Find the line holding "U4: buffer 74HC125" in the entries below. Give it again exactly, along with every line after it up to and including the line holding "U13: NOR 74LS02".

PROVIDED RECORDS:
==*==

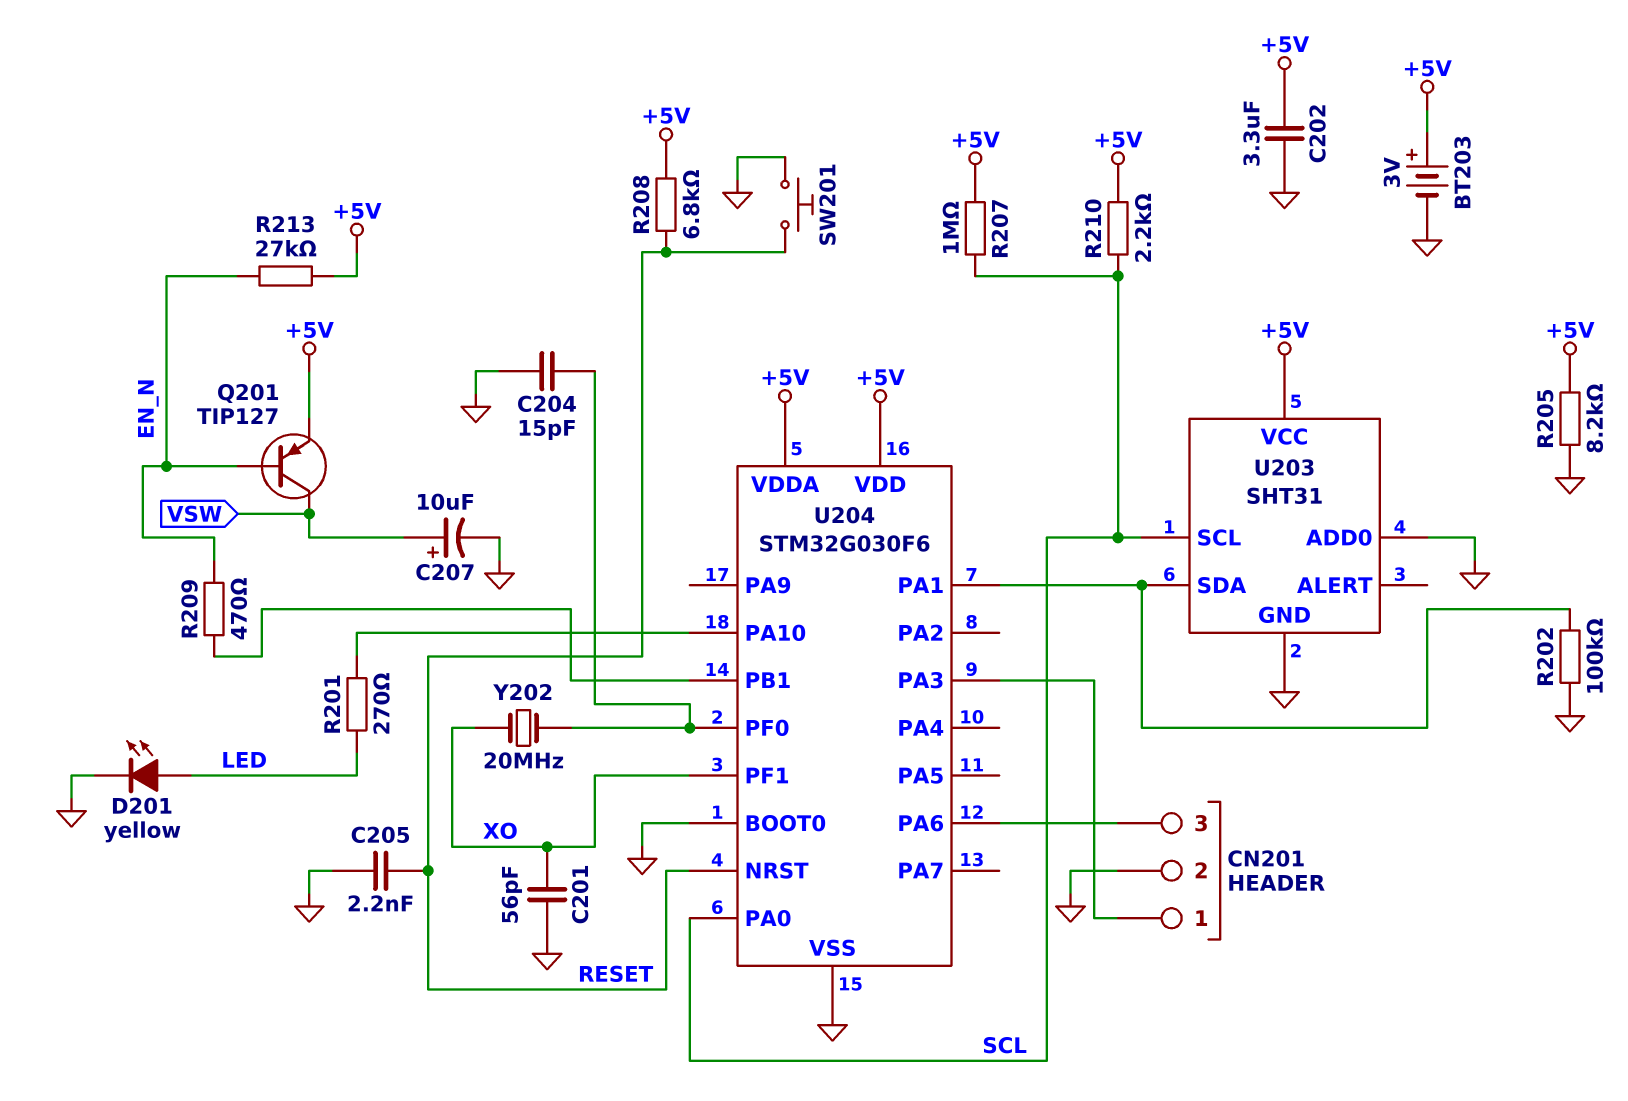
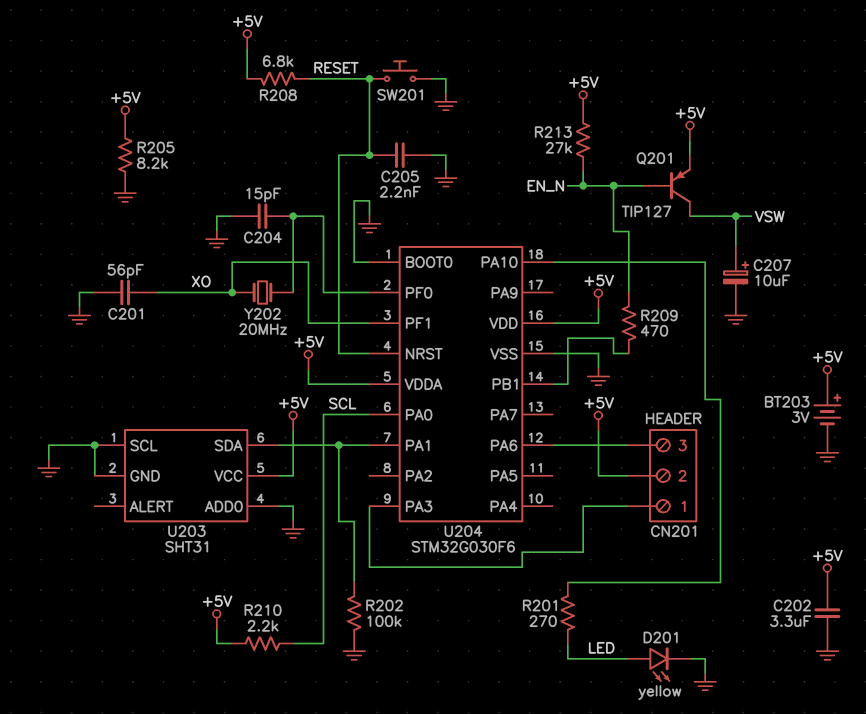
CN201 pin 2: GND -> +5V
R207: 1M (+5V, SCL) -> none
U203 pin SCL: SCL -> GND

==*==

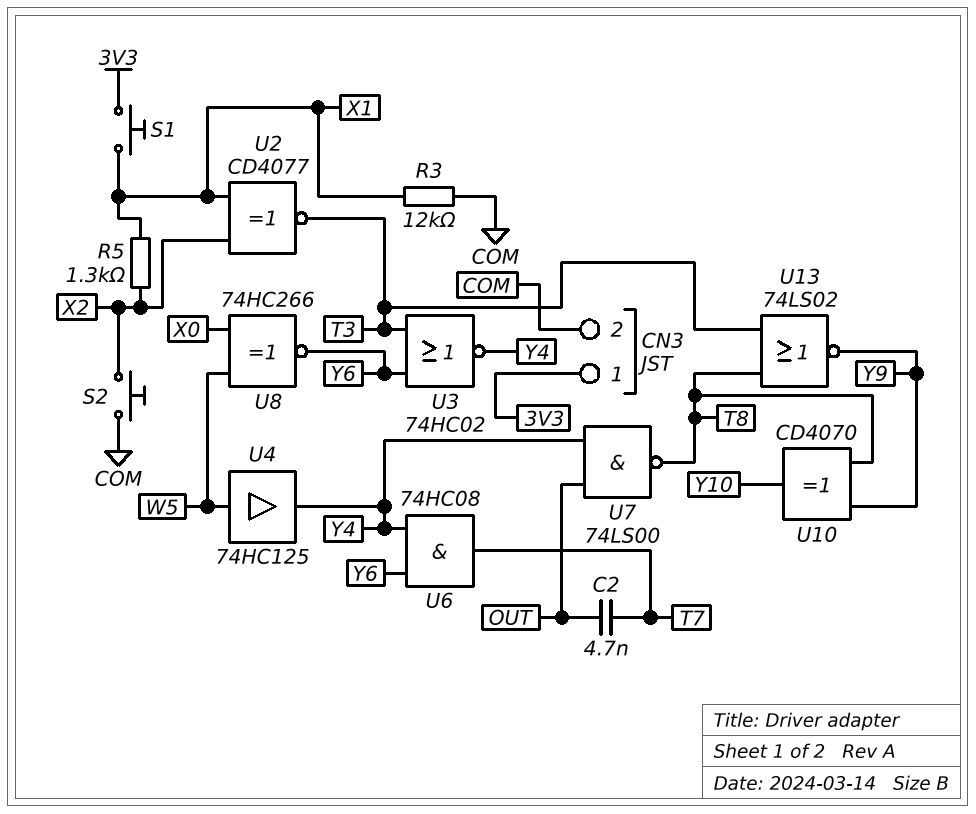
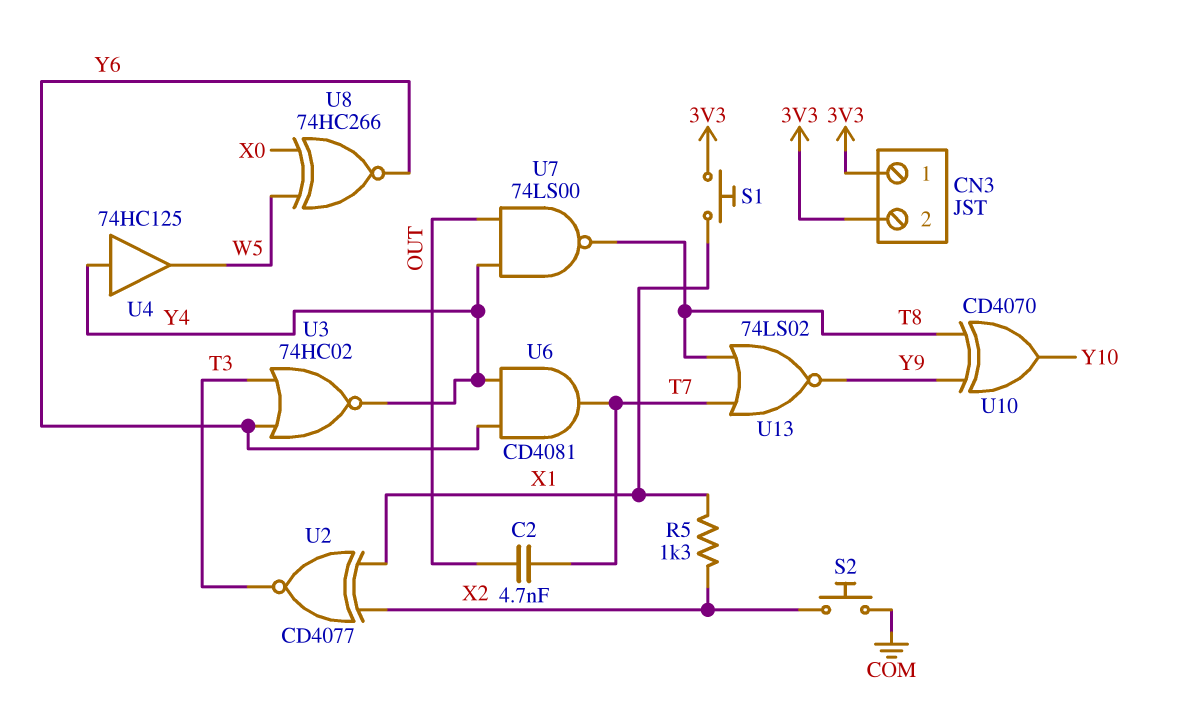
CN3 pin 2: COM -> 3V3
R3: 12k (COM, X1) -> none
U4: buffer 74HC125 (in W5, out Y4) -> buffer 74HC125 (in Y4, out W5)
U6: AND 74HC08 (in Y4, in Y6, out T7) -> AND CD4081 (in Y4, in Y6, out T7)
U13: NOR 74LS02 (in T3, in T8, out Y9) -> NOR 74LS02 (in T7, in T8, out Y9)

==*==

RESULT FOR THIS TASK:
U4: buffer 74HC125 (in W5, out Y4) -> buffer 74HC125 (in Y4, out W5)
U6: AND 74HC08 (in Y4, in Y6, out T7) -> AND CD4081 (in Y4, in Y6, out T7)
U13: NOR 74LS02 (in T3, in T8, out Y9) -> NOR 74LS02 (in T7, in T8, out Y9)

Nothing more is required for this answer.